Object state comparisons:
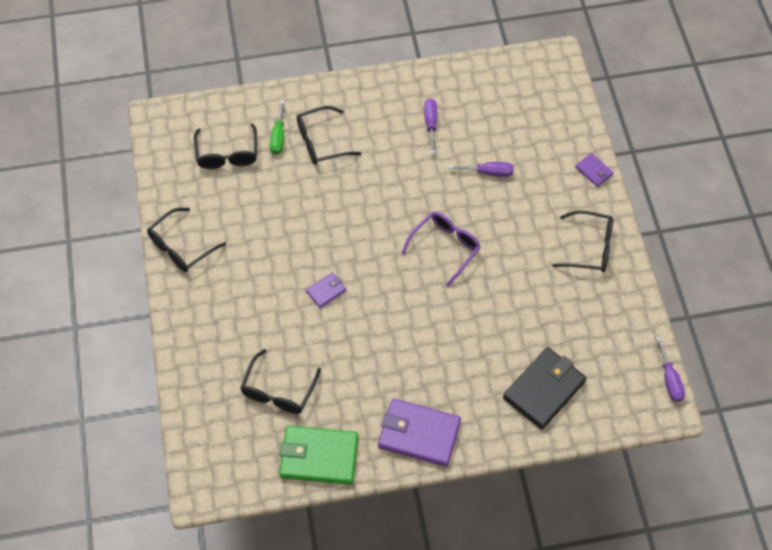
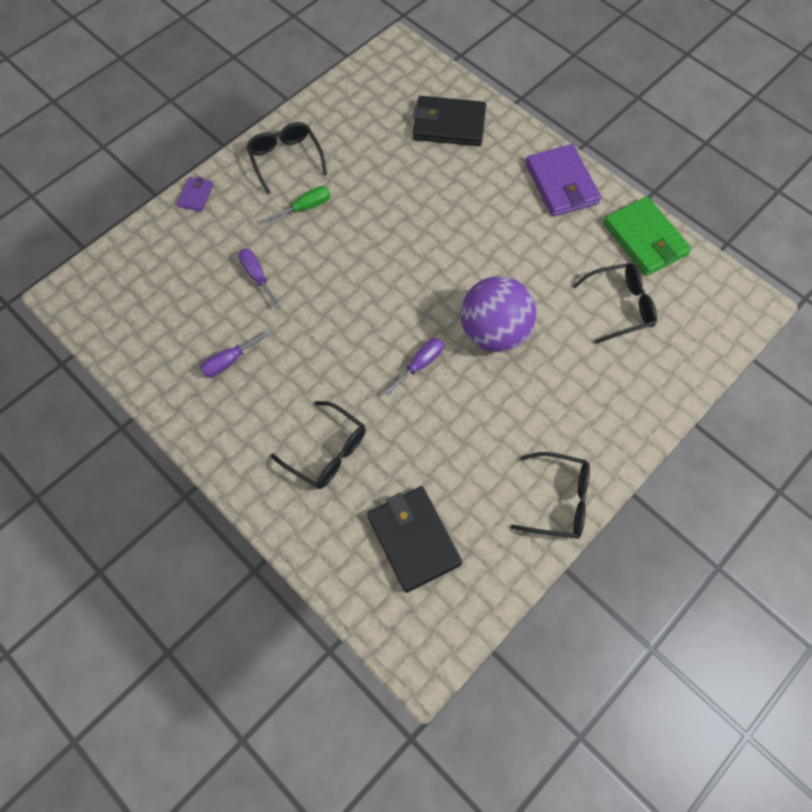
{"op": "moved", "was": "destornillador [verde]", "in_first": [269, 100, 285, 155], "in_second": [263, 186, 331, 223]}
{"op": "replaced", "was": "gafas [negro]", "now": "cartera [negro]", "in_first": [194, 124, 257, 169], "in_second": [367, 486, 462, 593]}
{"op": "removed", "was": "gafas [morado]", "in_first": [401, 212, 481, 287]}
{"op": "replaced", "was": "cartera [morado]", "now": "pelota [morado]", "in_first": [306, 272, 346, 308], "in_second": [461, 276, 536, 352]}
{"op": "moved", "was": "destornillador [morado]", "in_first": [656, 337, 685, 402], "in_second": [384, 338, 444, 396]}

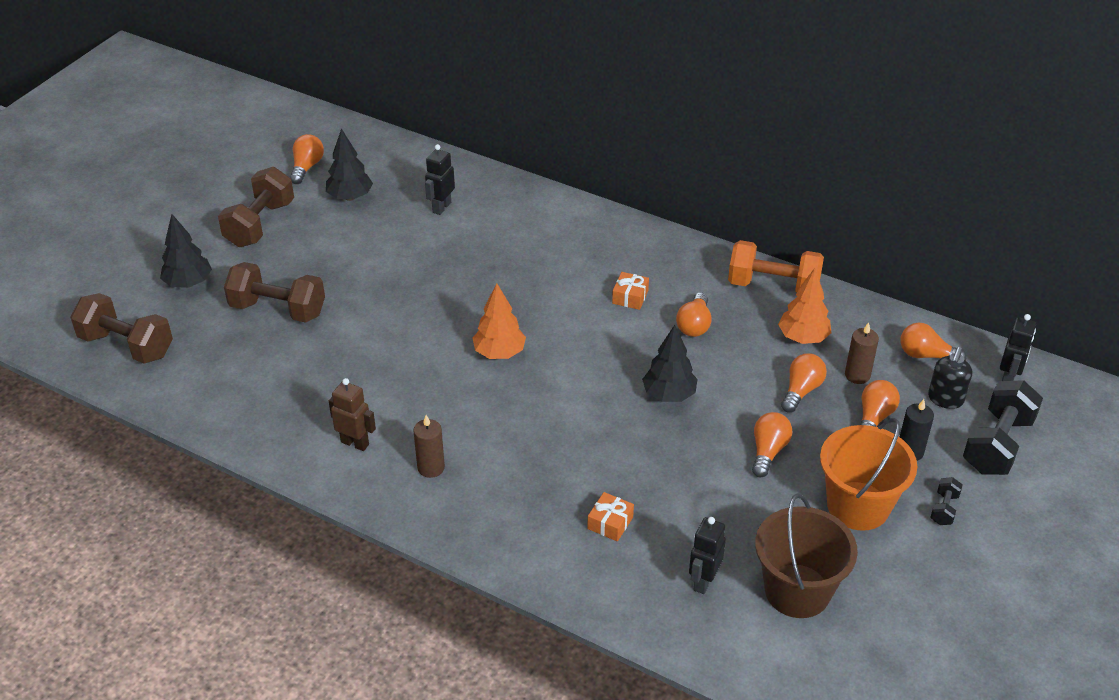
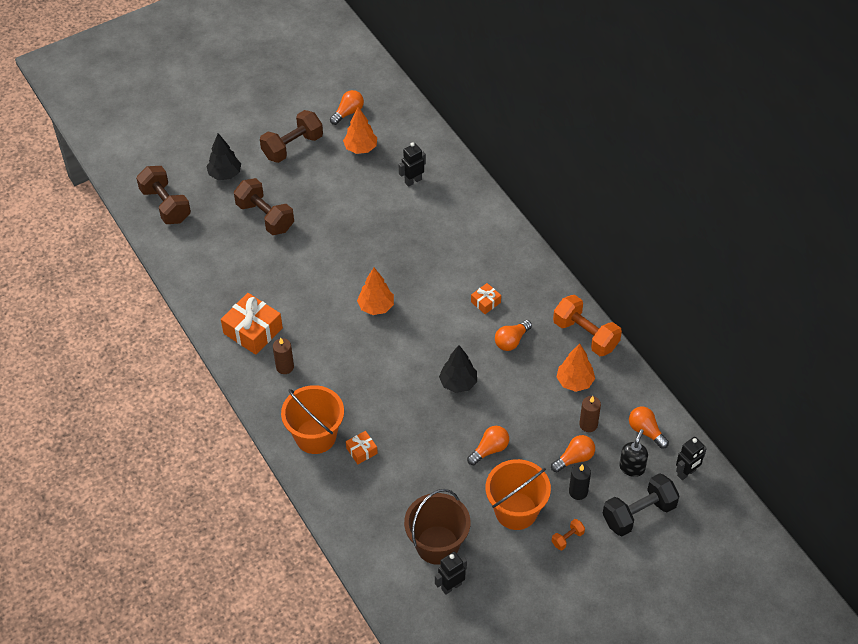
{"op": "recoloured", "was": "árbol [negro]", "now": "árbol [naranja]", "in_first": [326, 128, 373, 201], "in_second": [343, 107, 377, 154]}
{"op": "turned", "was": "dispensador de jabón [negro]", "in_first": [928, 347, 972, 409], "in_second": [619, 429, 648, 477], "clockwise": 150}
{"op": "removed", "was": "bombilla [naranja]", "in_first": [781, 353, 827, 412]}
{"op": "replaced", "was": "robot [marrón]", "now": "regalo [naranja]", "in_first": [329, 378, 376, 451], "in_second": [221, 293, 283, 355]}
{"op": "recoloured", "was": "mancuerna [negro]", "now": "mancuerna [naranja]", "in_first": [930, 477, 963, 525], "in_second": [552, 519, 585, 550]}
{"op": "moved", "was": "robot [negro]", "in_first": [689, 517, 726, 594], "in_second": [435, 552, 467, 595]}
{"op": "added", "now": "balde [naranja]", "in_second": [281, 385, 344, 454]}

## [TASK GOAL]
In your copy, include no pictures; print every line above exactly.

## [REPLY]
{"op": "moved", "was": "destornillador [verde]", "in_first": [269, 100, 285, 155], "in_second": [263, 186, 331, 223]}
{"op": "replaced", "was": "gafas [negro]", "now": "cartera [negro]", "in_first": [194, 124, 257, 169], "in_second": [367, 486, 462, 593]}
{"op": "removed", "was": "gafas [morado]", "in_first": [401, 212, 481, 287]}
{"op": "replaced", "was": "cartera [morado]", "now": "pelota [morado]", "in_first": [306, 272, 346, 308], "in_second": [461, 276, 536, 352]}
{"op": "moved", "was": "destornillador [morado]", "in_first": [656, 337, 685, 402], "in_second": [384, 338, 444, 396]}

{"op": "recoloured", "was": "árbol [negro]", "now": "árbol [naranja]", "in_first": [326, 128, 373, 201], "in_second": [343, 107, 377, 154]}
{"op": "turned", "was": "dispensador de jabón [negro]", "in_first": [928, 347, 972, 409], "in_second": [619, 429, 648, 477], "clockwise": 150}
{"op": "removed", "was": "bombilla [naranja]", "in_first": [781, 353, 827, 412]}
{"op": "replaced", "was": "robot [marrón]", "now": "regalo [naranja]", "in_first": [329, 378, 376, 451], "in_second": [221, 293, 283, 355]}
{"op": "recoloured", "was": "mancuerna [negro]", "now": "mancuerna [naranja]", "in_first": [930, 477, 963, 525], "in_second": [552, 519, 585, 550]}
{"op": "moved", "was": "robot [negro]", "in_first": [689, 517, 726, 594], "in_second": [435, 552, 467, 595]}
{"op": "added", "now": "balde [naranja]", "in_second": [281, 385, 344, 454]}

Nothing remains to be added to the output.